Work request>
All of the records should be given again verbatim.

Change listing data>
=== Section Start ===

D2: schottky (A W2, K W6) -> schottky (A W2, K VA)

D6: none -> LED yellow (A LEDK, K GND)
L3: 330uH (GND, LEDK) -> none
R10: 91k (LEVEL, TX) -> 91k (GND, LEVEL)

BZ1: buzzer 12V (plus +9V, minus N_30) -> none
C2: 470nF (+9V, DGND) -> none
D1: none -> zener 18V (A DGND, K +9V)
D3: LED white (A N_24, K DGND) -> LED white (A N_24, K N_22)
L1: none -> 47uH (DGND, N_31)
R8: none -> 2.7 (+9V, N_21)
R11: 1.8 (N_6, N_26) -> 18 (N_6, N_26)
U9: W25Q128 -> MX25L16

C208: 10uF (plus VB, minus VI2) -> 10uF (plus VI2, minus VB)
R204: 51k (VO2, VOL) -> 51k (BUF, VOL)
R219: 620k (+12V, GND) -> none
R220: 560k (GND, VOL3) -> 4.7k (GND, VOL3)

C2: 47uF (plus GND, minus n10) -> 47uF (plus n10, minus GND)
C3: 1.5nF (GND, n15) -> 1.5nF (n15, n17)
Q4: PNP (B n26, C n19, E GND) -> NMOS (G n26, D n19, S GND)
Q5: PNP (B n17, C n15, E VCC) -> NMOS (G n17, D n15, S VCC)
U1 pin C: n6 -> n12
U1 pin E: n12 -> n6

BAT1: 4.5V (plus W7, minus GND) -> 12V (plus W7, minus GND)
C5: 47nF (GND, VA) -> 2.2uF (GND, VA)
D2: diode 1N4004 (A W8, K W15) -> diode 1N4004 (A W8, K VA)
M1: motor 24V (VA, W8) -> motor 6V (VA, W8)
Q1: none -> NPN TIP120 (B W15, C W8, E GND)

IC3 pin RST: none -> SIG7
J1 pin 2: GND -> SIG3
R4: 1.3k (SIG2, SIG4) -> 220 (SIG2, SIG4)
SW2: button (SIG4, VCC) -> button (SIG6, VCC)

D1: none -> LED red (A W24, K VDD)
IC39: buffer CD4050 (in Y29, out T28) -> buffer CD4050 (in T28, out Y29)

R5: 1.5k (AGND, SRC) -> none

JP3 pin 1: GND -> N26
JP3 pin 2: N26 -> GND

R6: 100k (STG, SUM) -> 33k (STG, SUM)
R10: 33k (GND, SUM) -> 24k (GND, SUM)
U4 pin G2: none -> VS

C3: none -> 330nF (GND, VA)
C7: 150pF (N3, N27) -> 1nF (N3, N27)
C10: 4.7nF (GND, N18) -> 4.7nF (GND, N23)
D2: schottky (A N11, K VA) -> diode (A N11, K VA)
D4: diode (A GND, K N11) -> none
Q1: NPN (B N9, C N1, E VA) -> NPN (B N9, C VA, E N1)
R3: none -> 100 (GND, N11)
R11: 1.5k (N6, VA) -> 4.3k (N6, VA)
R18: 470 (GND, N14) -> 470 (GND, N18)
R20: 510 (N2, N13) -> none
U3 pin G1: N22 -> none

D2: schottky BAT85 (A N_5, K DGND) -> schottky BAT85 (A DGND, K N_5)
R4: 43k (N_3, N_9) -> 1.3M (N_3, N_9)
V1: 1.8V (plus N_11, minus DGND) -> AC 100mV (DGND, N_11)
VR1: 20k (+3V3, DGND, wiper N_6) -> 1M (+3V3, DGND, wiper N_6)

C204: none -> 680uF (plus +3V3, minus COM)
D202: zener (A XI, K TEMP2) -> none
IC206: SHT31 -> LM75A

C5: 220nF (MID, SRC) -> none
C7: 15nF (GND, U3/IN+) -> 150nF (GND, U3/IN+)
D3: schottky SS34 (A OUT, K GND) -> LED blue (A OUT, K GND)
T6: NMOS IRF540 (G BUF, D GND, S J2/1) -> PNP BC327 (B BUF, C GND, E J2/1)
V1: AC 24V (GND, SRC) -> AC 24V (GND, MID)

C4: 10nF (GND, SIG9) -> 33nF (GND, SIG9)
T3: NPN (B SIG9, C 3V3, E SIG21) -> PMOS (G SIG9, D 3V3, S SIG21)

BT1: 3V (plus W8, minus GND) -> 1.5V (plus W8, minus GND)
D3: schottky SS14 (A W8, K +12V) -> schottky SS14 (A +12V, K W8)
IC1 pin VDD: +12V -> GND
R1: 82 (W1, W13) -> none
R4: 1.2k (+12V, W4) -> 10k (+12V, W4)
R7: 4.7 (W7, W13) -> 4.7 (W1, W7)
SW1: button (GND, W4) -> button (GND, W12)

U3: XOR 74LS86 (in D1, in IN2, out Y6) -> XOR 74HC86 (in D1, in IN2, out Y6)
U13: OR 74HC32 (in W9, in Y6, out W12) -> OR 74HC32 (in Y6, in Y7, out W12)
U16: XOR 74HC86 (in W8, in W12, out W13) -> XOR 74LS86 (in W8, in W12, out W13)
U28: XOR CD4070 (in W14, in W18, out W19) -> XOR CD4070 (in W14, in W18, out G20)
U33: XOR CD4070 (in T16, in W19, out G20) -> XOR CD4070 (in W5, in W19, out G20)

=== Section End ===

Response for this exercise>
D2: schottky (A W2, K W6) -> schottky (A W2, K VA)

D6: none -> LED yellow (A LEDK, K GND)
L3: 330uH (GND, LEDK) -> none
R10: 91k (LEVEL, TX) -> 91k (GND, LEVEL)

BZ1: buzzer 12V (plus +9V, minus N_30) -> none
C2: 470nF (+9V, DGND) -> none
D1: none -> zener 18V (A DGND, K +9V)
D3: LED white (A N_24, K DGND) -> LED white (A N_24, K N_22)
L1: none -> 47uH (DGND, N_31)
R8: none -> 2.7 (+9V, N_21)
R11: 1.8 (N_6, N_26) -> 18 (N_6, N_26)
U9: W25Q128 -> MX25L16

C208: 10uF (plus VB, minus VI2) -> 10uF (plus VI2, minus VB)
R204: 51k (VO2, VOL) -> 51k (BUF, VOL)
R219: 620k (+12V, GND) -> none
R220: 560k (GND, VOL3) -> 4.7k (GND, VOL3)

C2: 47uF (plus GND, minus n10) -> 47uF (plus n10, minus GND)
C3: 1.5nF (GND, n15) -> 1.5nF (n15, n17)
Q4: PNP (B n26, C n19, E GND) -> NMOS (G n26, D n19, S GND)
Q5: PNP (B n17, C n15, E VCC) -> NMOS (G n17, D n15, S VCC)
U1 pin C: n6 -> n12
U1 pin E: n12 -> n6

BAT1: 4.5V (plus W7, minus GND) -> 12V (plus W7, minus GND)
C5: 47nF (GND, VA) -> 2.2uF (GND, VA)
D2: diode 1N4004 (A W8, K W15) -> diode 1N4004 (A W8, K VA)
M1: motor 24V (VA, W8) -> motor 6V (VA, W8)
Q1: none -> NPN TIP120 (B W15, C W8, E GND)

IC3 pin RST: none -> SIG7
J1 pin 2: GND -> SIG3
R4: 1.3k (SIG2, SIG4) -> 220 (SIG2, SIG4)
SW2: button (SIG4, VCC) -> button (SIG6, VCC)

D1: none -> LED red (A W24, K VDD)
IC39: buffer CD4050 (in Y29, out T28) -> buffer CD4050 (in T28, out Y29)

R5: 1.5k (AGND, SRC) -> none

JP3 pin 1: GND -> N26
JP3 pin 2: N26 -> GND

R6: 100k (STG, SUM) -> 33k (STG, SUM)
R10: 33k (GND, SUM) -> 24k (GND, SUM)
U4 pin G2: none -> VS

C3: none -> 330nF (GND, VA)
C7: 150pF (N3, N27) -> 1nF (N3, N27)
C10: 4.7nF (GND, N18) -> 4.7nF (GND, N23)
D2: schottky (A N11, K VA) -> diode (A N11, K VA)
D4: diode (A GND, K N11) -> none
Q1: NPN (B N9, C N1, E VA) -> NPN (B N9, C VA, E N1)
R3: none -> 100 (GND, N11)
R11: 1.5k (N6, VA) -> 4.3k (N6, VA)
R18: 470 (GND, N14) -> 470 (GND, N18)
R20: 510 (N2, N13) -> none
U3 pin G1: N22 -> none

D2: schottky BAT85 (A N_5, K DGND) -> schottky BAT85 (A DGND, K N_5)
R4: 43k (N_3, N_9) -> 1.3M (N_3, N_9)
V1: 1.8V (plus N_11, minus DGND) -> AC 100mV (DGND, N_11)
VR1: 20k (+3V3, DGND, wiper N_6) -> 1M (+3V3, DGND, wiper N_6)

C204: none -> 680uF (plus +3V3, minus COM)
D202: zener (A XI, K TEMP2) -> none
IC206: SHT31 -> LM75A

C5: 220nF (MID, SRC) -> none
C7: 15nF (GND, U3/IN+) -> 150nF (GND, U3/IN+)
D3: schottky SS34 (A OUT, K GND) -> LED blue (A OUT, K GND)
T6: NMOS IRF540 (G BUF, D GND, S J2/1) -> PNP BC327 (B BUF, C GND, E J2/1)
V1: AC 24V (GND, SRC) -> AC 24V (GND, MID)

C4: 10nF (GND, SIG9) -> 33nF (GND, SIG9)
T3: NPN (B SIG9, C 3V3, E SIG21) -> PMOS (G SIG9, D 3V3, S SIG21)

BT1: 3V (plus W8, minus GND) -> 1.5V (plus W8, minus GND)
D3: schottky SS14 (A W8, K +12V) -> schottky SS14 (A +12V, K W8)
IC1 pin VDD: +12V -> GND
R1: 82 (W1, W13) -> none
R4: 1.2k (+12V, W4) -> 10k (+12V, W4)
R7: 4.7 (W7, W13) -> 4.7 (W1, W7)
SW1: button (GND, W4) -> button (GND, W12)

U3: XOR 74LS86 (in D1, in IN2, out Y6) -> XOR 74HC86 (in D1, in IN2, out Y6)
U13: OR 74HC32 (in W9, in Y6, out W12) -> OR 74HC32 (in Y6, in Y7, out W12)
U16: XOR 74HC86 (in W8, in W12, out W13) -> XOR 74LS86 (in W8, in W12, out W13)
U28: XOR CD4070 (in W14, in W18, out W19) -> XOR CD4070 (in W14, in W18, out G20)
U33: XOR CD4070 (in T16, in W19, out G20) -> XOR CD4070 (in W5, in W19, out G20)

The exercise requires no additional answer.